• WHAT THE TASK REQUIRES
Copy out the lines running from the start of the records through the line holding "ces'''8-.\mp a''8( r2 b'8) r16 r16 |", both ends included, and leave the pictures out of your copy.

:: INPUT RECORDS ::

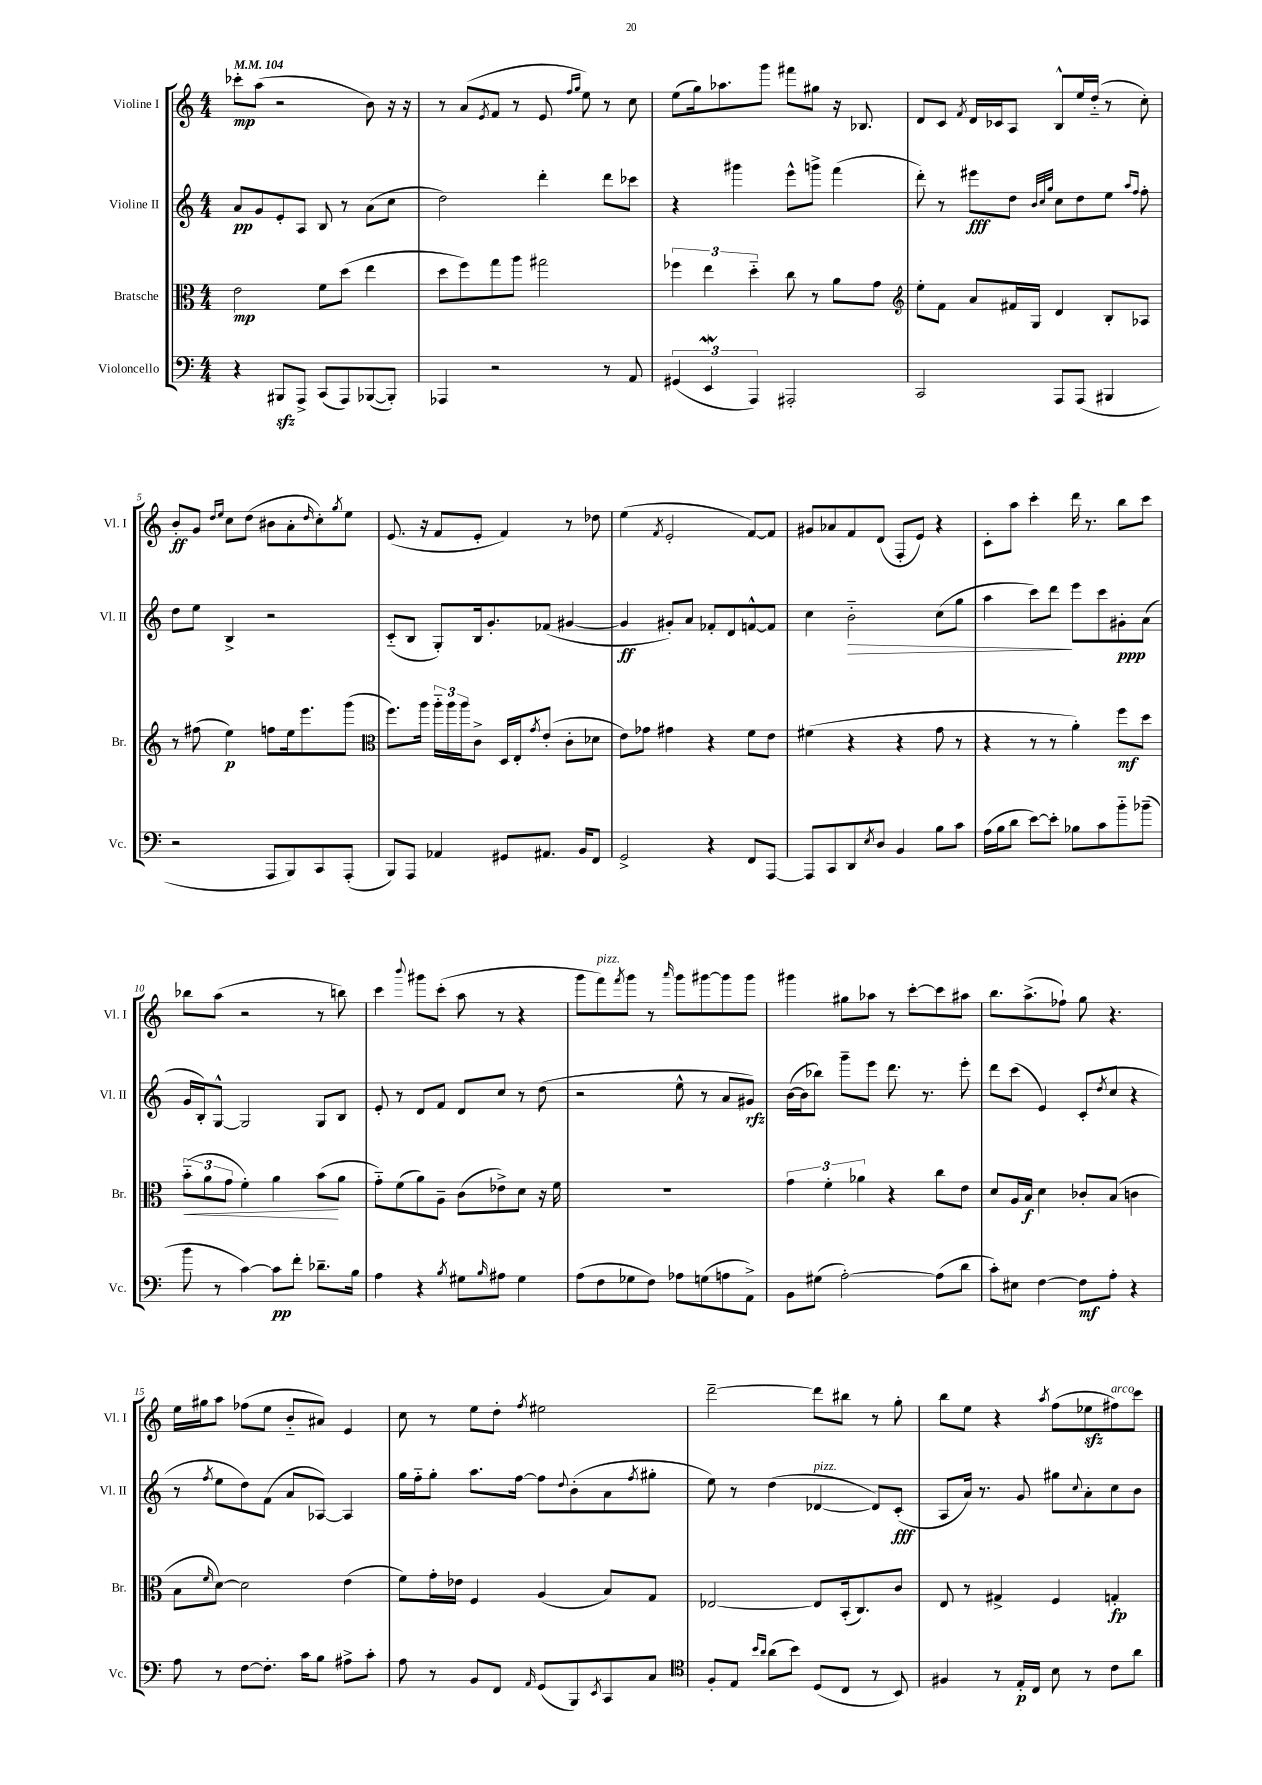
<<
\new StaffGroup <<
\new Staff = "s0" \with { instrumentName = "Violine I" shortInstrumentName = "Vl. I" } {
    \clef treble \key c \major \numericTimeSignature \time 4/4 \tempo 4 = 104
    ces'''8-.\mp a''8( r2 b'8) r16 r16 |
    r8 a'8( \acciaccatura { e'8 } f'8 r8 e'8 \grace { f''16 g''16 } e''8) r8 c''8 |
    e''8( g''16) aes''8. g'''8 fis'''8 gis''8 r16 bes8. |
    d'8 c'8 \acciaccatura { f'8 } d'16 ces'16 a8 b8-^ e''16 d''16-_( r8 c''8-.) |
    b'8-.\ff g'8 \grace { d''16 e''16 } c''8 d''8( bis'8 a'8-. \grace { d''16 } c''8-.) \acciaccatura { g''8 } e''8 |
    e'8.( r16 f'8 e'8-. f'4) r8 des''8 |
    e''4( \acciaccatura { f'8 } e'2-. f'8~) f'8 |
    gis'8 aes'8 f'8 d'8( f8-. e'8) r4 |
    c'8-. a''8 c'''4-. d'''16 r8. b''8 c'''8 |
    bes''8 a''8( r2 r8 b''8) |
    c'''4 \appoggiatura { b'''8 } gis'''8 c'''8-.( a''8 r8 r4 |
    g'''8 f'''8^\markup { \italic "pizz." }) \acciaccatura { f'''8 } g'''8 r8 \grace { a'''16 } g'''8 gis'''8~ gis'''8 gis'''8 |
    gis'''4 gis''8 aes''8 r8 c'''8~-. c'''8 ais''8 |
    b''8. a''8.->( fes''8-!) g''8 r4. |
    e''16 gis''16 a''8 fes''8( e''8 b'8-_ ais'8) e'4 |
    c''8 r8 e''8 d''8-. \acciaccatura { f''8 } eis''2 |
    d'''2~-- d'''8 bis''8 r8 g''8-. |
    b''8 e''8 r4 \acciaccatura { a''8 } f''8( ees''8\sfz fis''8^\markup { \italic "arco" }) c'''8 \bar "|." |
}
\new Staff = "s1" \with { instrumentName = "Violine II" shortInstrumentName = "Vl. II" } {
    \clef treble \key c \major \numericTimeSignature \time 4/4
    a'8\pp g'8 e'8-. a8 b8 r8 a'8( c''8 |
    d''2) d'''4-. d'''8 ces'''8 |
    r4 gis'''4 e'''8-^ g'''8-> f'''4( |
    d'''8-.) r8 eis'''8\fff d''8 \grace { b'32 c''32 g''32 } c''8 d''8 e''8 \grace { a''16 f''16 } f''8-. |
    d''8 e''8 b4-> r2 |
    c'8-_( b8 g8-.) b16 g'8.-. fes'8( gis'4~ |
    gis'4\ff gis'8-.) a'8 fes'8-. d'8 f'8~-^ f'8 |
    c''4 b'2-_\> c''8( g''8 |
    a''4 c'''8) d'''8\! e'''8 c'''8 gis'8-.\ppp a'8( |
    g'16 b16-.) g8~-^ g2 g8 b8 |
    e'8-. r8 d'8 f'8 d'8 c''8 r8 d''8( |
    r2 e''8-^ r8 a'8 gis'8\rfz) |
    b'16~( b'16 bes''8) g'''8-- e'''8 d'''8. r8. e'''8-. |
    d'''8 c'''8( e'4) c'8-.( \acciaccatura { d''8 } c''8 r4 |
    r8 \acciaccatura { f''8 } e''8 d''8) f'8( a'8 aes8~) aes4 |
    g''16 f''16-_ g''8-. a''8. f''16~ f''8 \appoggiatura { d''8 } b'8-.( a'8 \acciaccatura { f''8 } gis''8-. |
    e''8) r8 d''4( des'4~^\markup { \italic "pizz." } des'8) c'8-.\fff( |
    a8 a'16) r8. g'8 gis''8 \appoggiatura { c''8 } a'8-. c''8 b'8 \bar "|." |
}
\new Staff = "s2" \with { instrumentName = "Bratsche" shortInstrumentName = "Br." } {
    \clef alto \key c \major \numericTimeSignature \time 4/4
    e'2\mp f'8 d''8( e''4 |
    d''8 f''8) g''8 a''8 gis''2 |
    \tuplet 3/2 { fes''4 e''4 d''4-_ } c''8 r8 a'8 g'8 |
    \clef treble e''8-. f'8 a'8 fis'16 g16 d'4 b8-. aes8 |
    r8 fis''8( e''4\p) f''8 e''16 e'''8. g'''8( |
    \clef alto f''8.) a''16 \tuplet 3/2 { a''16-_ a''16 a''16 } c'8-> d16 e16-. \acciaccatura { g'8 } e'8-.( c'8-. des'8 |
    e'8) ges'8 gis'4 r4 f'8 e'8 |
    fis'4( r4 r4 g'8 r8 |
    r4 r8 r8 a'4-.) f''8\mf d''8 |
    \tuplet 3/2 { b'8-_\<( a'8 g'8 } f'4-.) a'4 b'8\!( a'8 |
    g'8-_) f'8( a'8) a8-- c'8( ees'8->) d'8 r16 f'16 |
    R1 |
    \tuplet 3/2 { g'4 f'4-. aes'4 } r4 c''8 e'8 |
    d'8 a16 b16\f d'4 ces'8-. b8( c'4 |
    b8 \grace { f'16 } d'8~) d'2 e'4( |
    f'8) g'16-. ees'16 f4 a4( b8) g8 |
    ees2~ ees8 b,16-.( c8.) c'8 |
    e8 r8 gis4-> f4 g4-.\fp \bar "|." |
}
\new Staff = "s3" \with { instrumentName = "Violoncello" shortInstrumentName = "Vc." } {
    \clef bass \key c \major \numericTimeSignature \time 4/4
    r4 bis,,8\sfz a,,8-> c,8( a,,8) bes,,8~( bes,,8-.) |
    aes,,4 r2 r8 a,8 |
    \tuplet 3/2 { gis,4( e,4\mordent a,,4) } ais,,2-. |
    c,2 a,,8 a,,8( bis,,4 |
    r2 a,,8 b,,8) c,8 a,,8-.( |
    b,,8) a,,8 aes,4 gis,8 ais,8. b,16 f,8 |
    g,2-> r4 f,8 a,,8~ |
    a,,8 c,8 d,8 \acciaccatura { e8 } d8 b,4 b8 c'8 |
    a16( b16 d'8 e'8~) e'8-. bes8 c'8 b'8-_ bes'8--( |
    b'8 r8 c'4~) c'8\pp f'8-. des'8.-- b16 |
    a4 r4 \acciaccatura { b8 } gis8 \grace { b16 } ais8 gis4 |
    a8( f8 ges8 f8) aes8 g8( a8 a,8->) |
    b,8 gis8( a2~-.) a8( d'8 |
    c'8-.) eis8 f4~ f8\mf a8-. r4 |
    a8 r8 f8~ f8.-. c'16 b8 ais8-> c'8-. |
    a8 r8 b,8 f,8 \grace { a,16 } g,8( b,,8) \acciaccatura { e,8 } c,8 c8 |
    \clef tenor f8-. e8 \grace { b'16 a'16 } a'8( b'8) d8( c8 r8 b,8) |
    fis4 r8 e16-.\p c16 b8 r8 c'8 a'8 \bar "|." |
}
>>
>>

:::

• ANSWER IN FULL
<<
\new StaffGroup <<
\new Staff = "s0" \with { instrumentName = "Violine I" shortInstrumentName = "Vl. I" } {
    \clef treble \key c \major \numericTimeSignature \time 4/4 \tempo 4 = 104
    ces'''8-.\mp a''8( r2 b'8) r16 r16 |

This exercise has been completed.